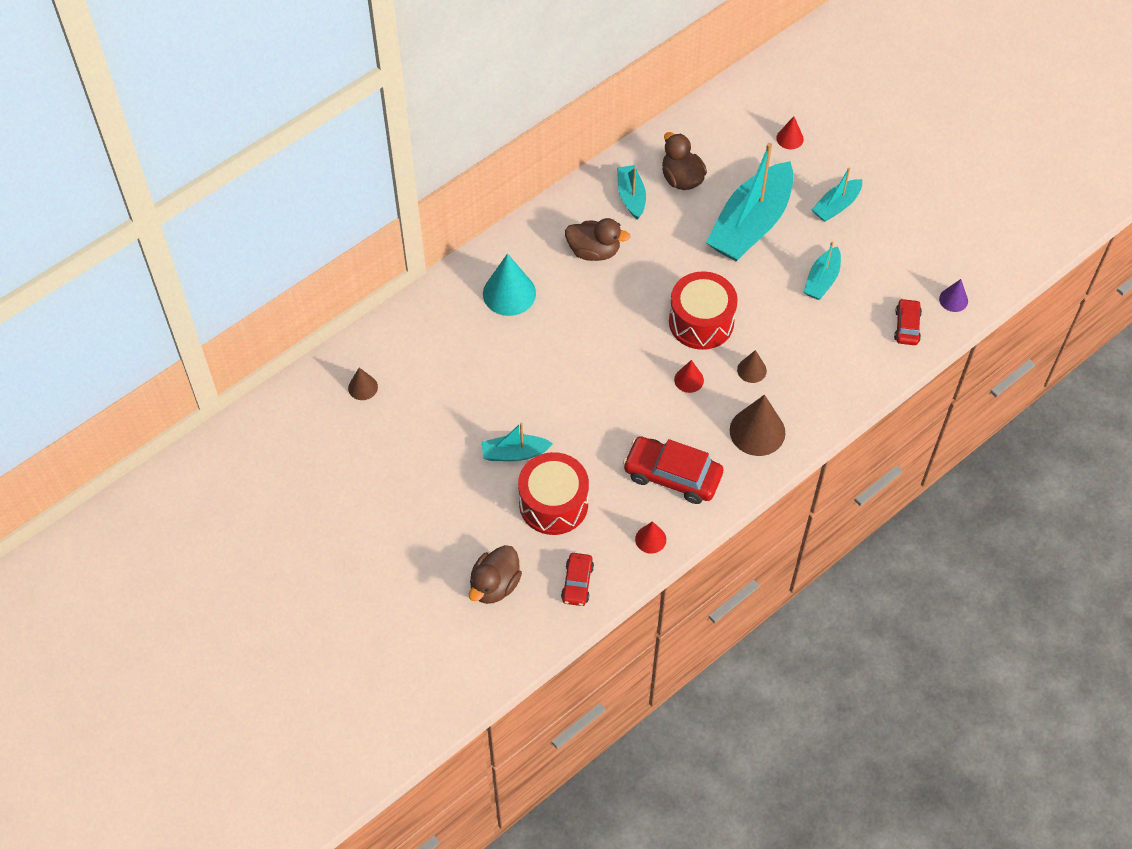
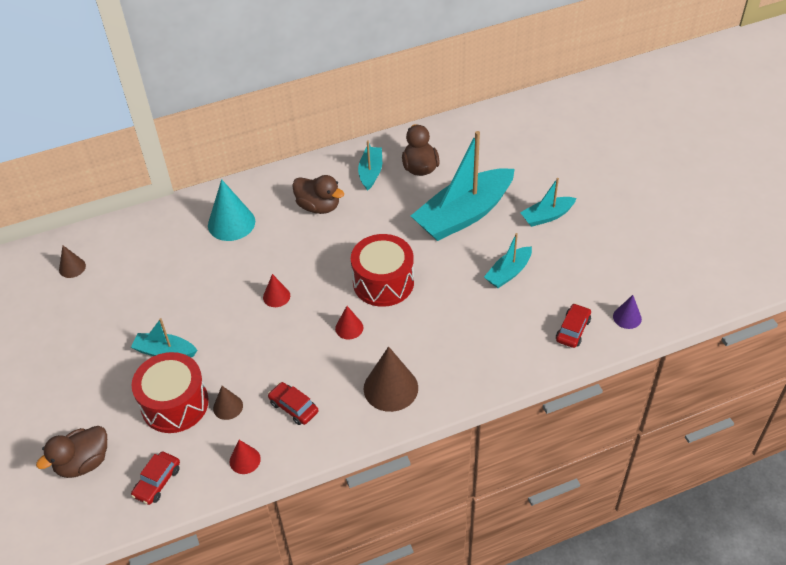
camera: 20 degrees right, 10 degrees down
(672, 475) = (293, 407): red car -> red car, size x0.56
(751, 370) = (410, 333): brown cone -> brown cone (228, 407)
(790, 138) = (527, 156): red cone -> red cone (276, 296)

_ _ _ _ _ _ _

Task statement: Retype all the data exactly; skip the pictures.

Reply to the task:
camera: 20 degrees right, 10 degrees down
(672, 475) = (293, 407): red car -> red car, size x0.56
(751, 370) = (410, 333): brown cone -> brown cone (228, 407)
(790, 138) = (527, 156): red cone -> red cone (276, 296)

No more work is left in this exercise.